Provided records:
+ + + +
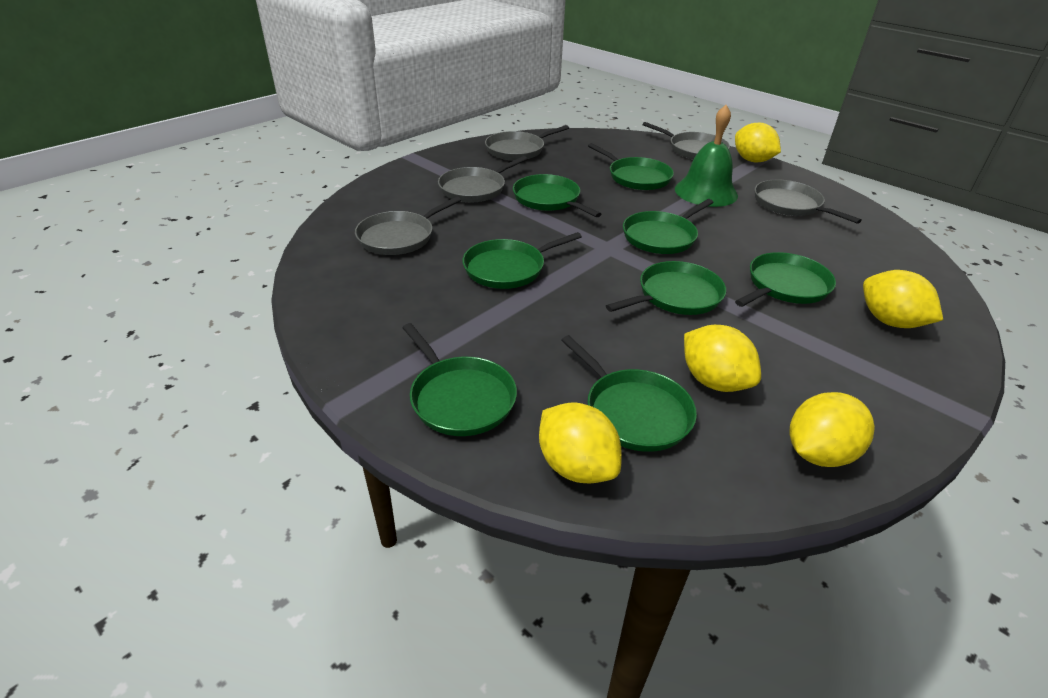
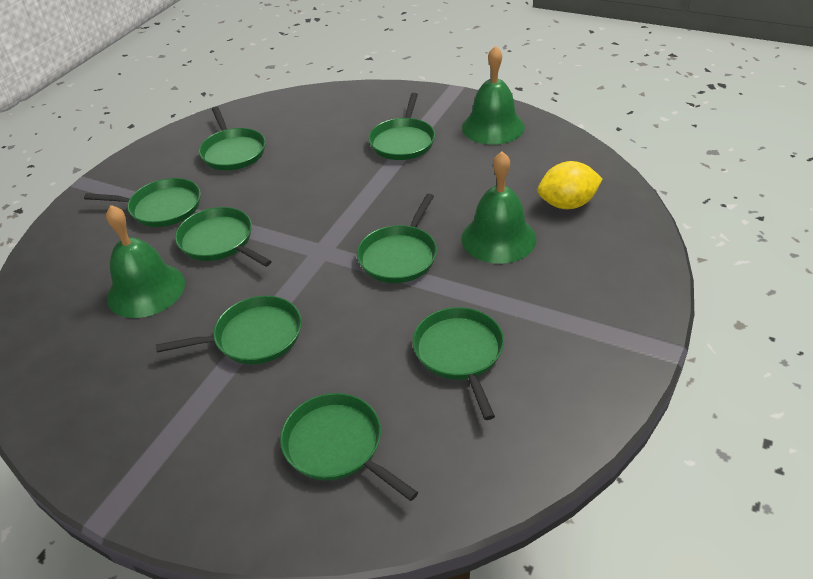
green bell: 1 -> 3
grey pan: 5 -> 0
yellow lemon: 5 -> 1

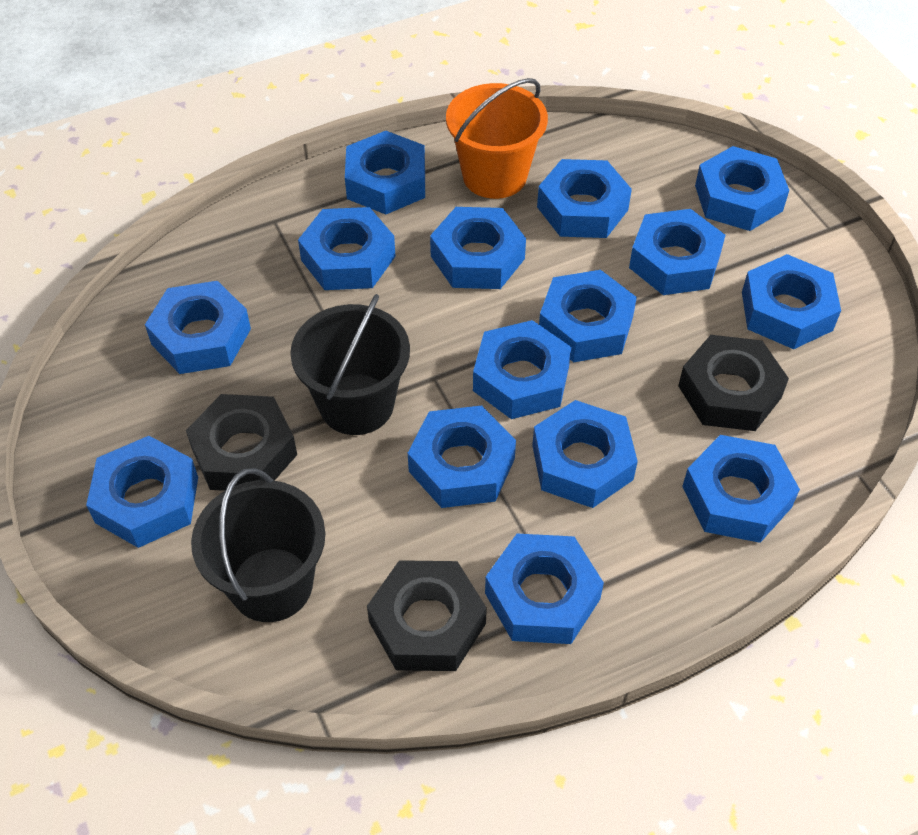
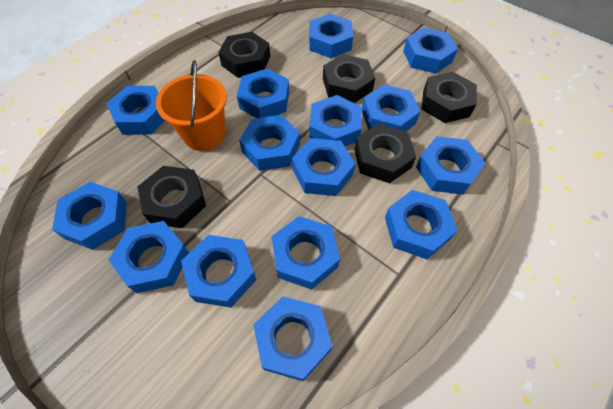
black bucket: 2 -> 0
black nut: 3 -> 5

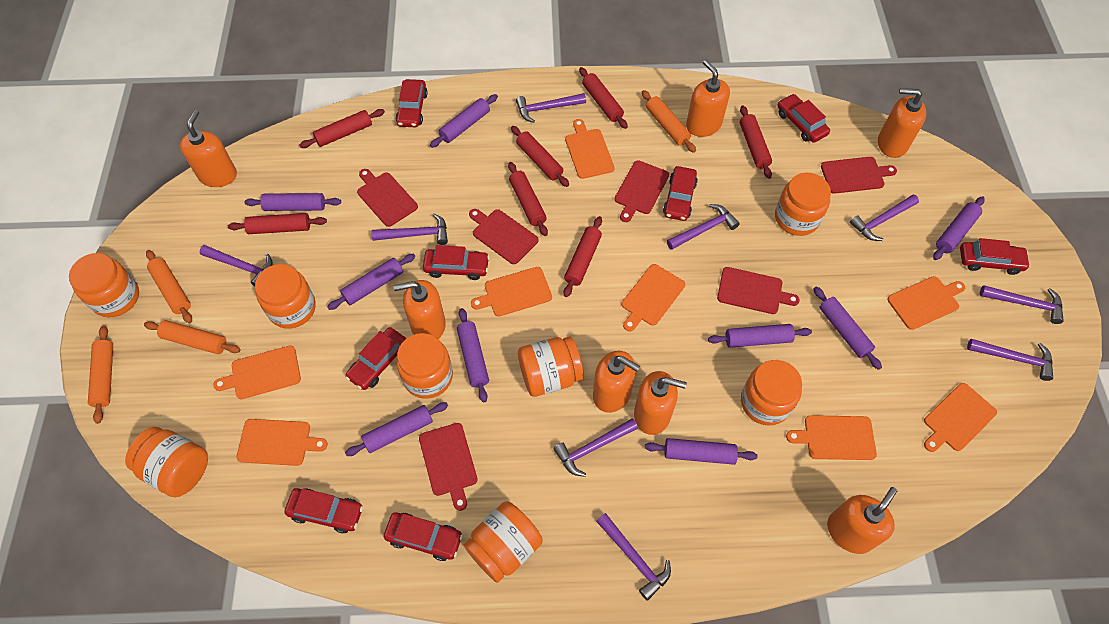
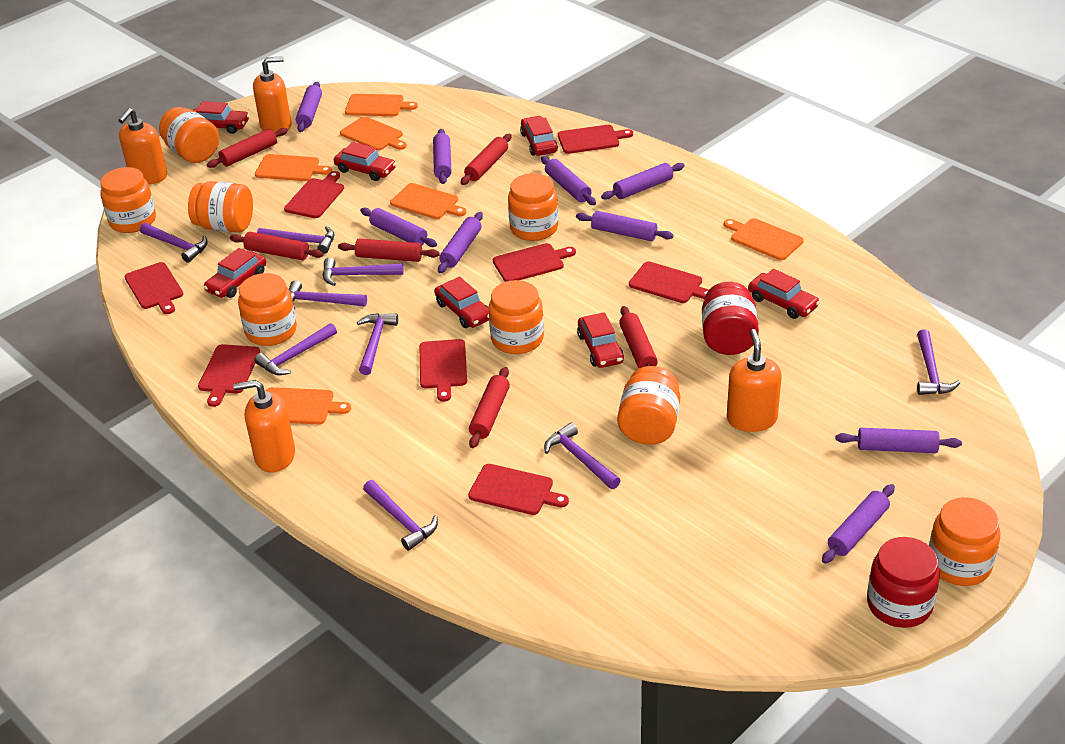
orange cutting board: 8 -> 6
orange rolling pin: 4 -> 0
orange soap dispenser: 7 -> 4
red car: 8 -> 7
red cutting board: 6 -> 8
red jar: 0 -> 2
red rolling pin: 7 -> 6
+ + + +
Every line above is to be returned exactly, with its pictures removed.

Solution to the problem:
green bell: 1 -> 3
grey pan: 5 -> 0
yellow lemon: 5 -> 1

black bucket: 2 -> 0
black nut: 3 -> 5

orange cutting board: 8 -> 6
orange rolling pin: 4 -> 0
orange soap dispenser: 7 -> 4
red car: 8 -> 7
red cutting board: 6 -> 8
red jar: 0 -> 2
red rolling pin: 7 -> 6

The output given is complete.